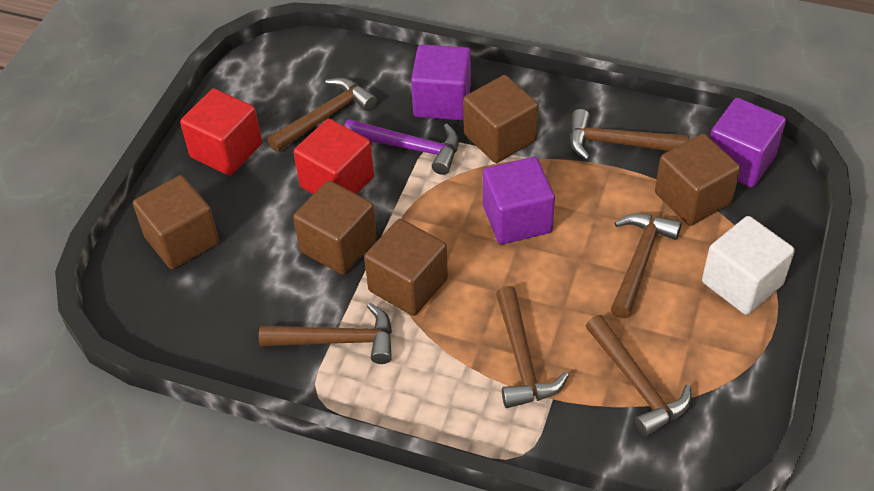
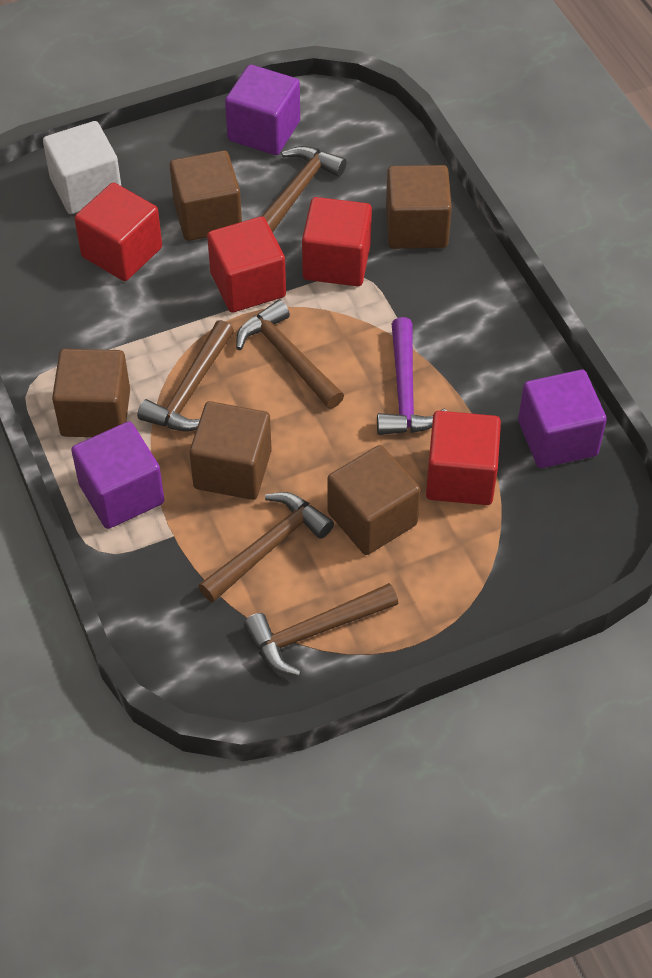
brown hammer: 6 -> 5
red cube: 2 -> 4

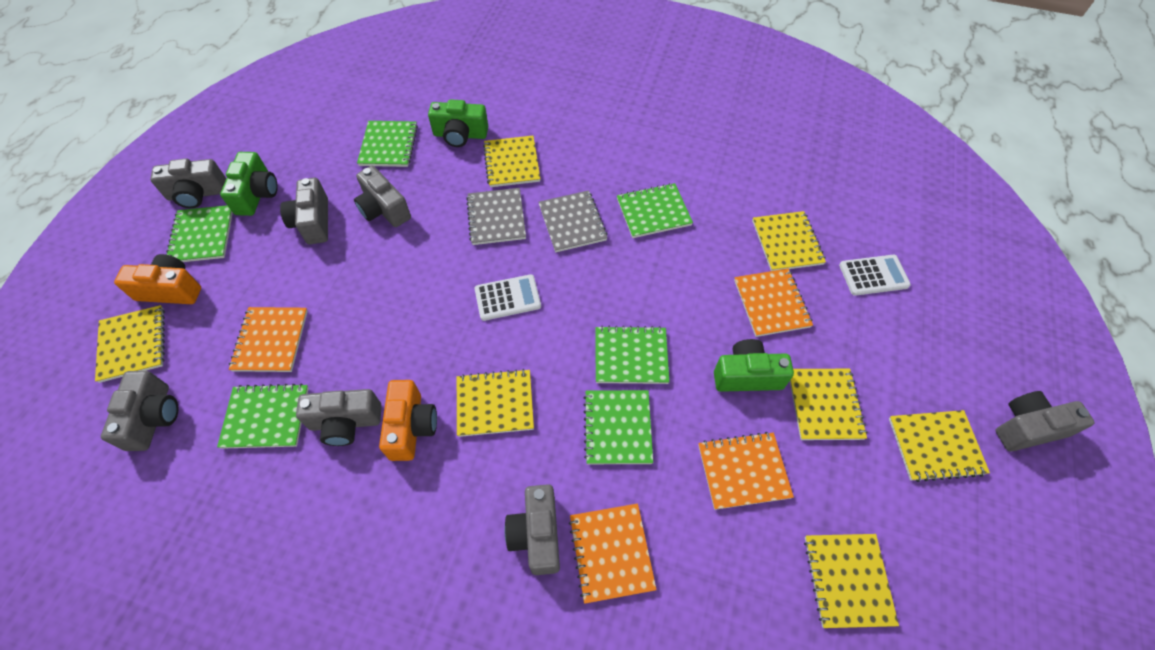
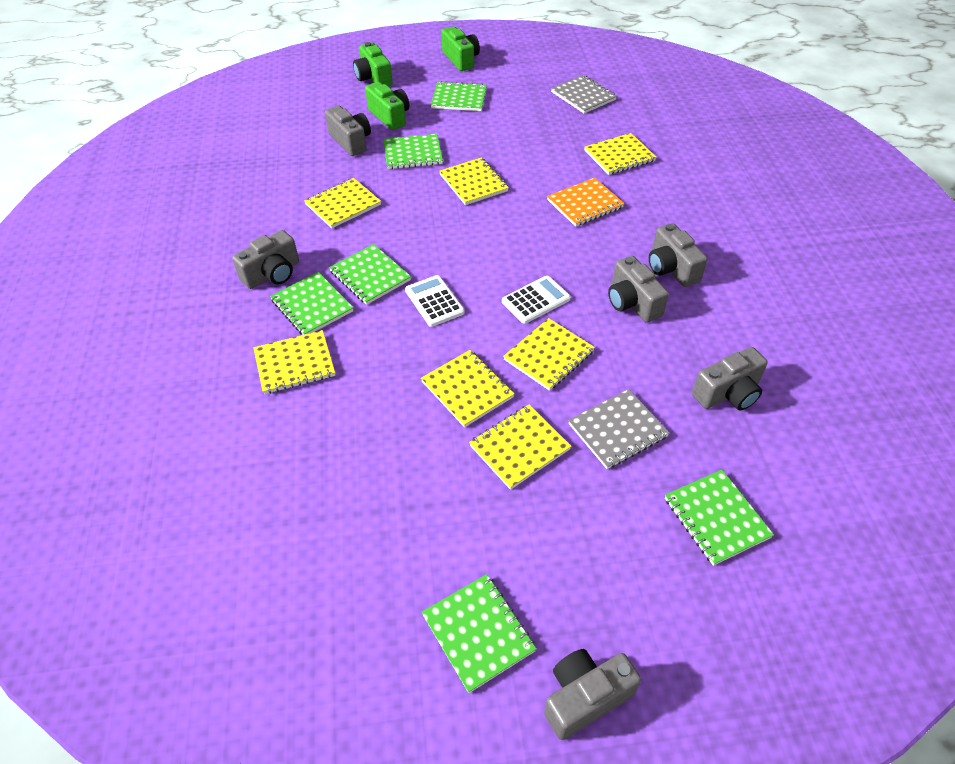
grey camera: 7 -> 6
orange camera: 2 -> 0
orange notebook: 4 -> 1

⁂

● Your objective
What needs duplicating is the run of lines from the one containing "grey camera: 7 -> 6" through the last line of the entries above, exact and complete.

● Response to this exercise
grey camera: 7 -> 6
orange camera: 2 -> 0
orange notebook: 4 -> 1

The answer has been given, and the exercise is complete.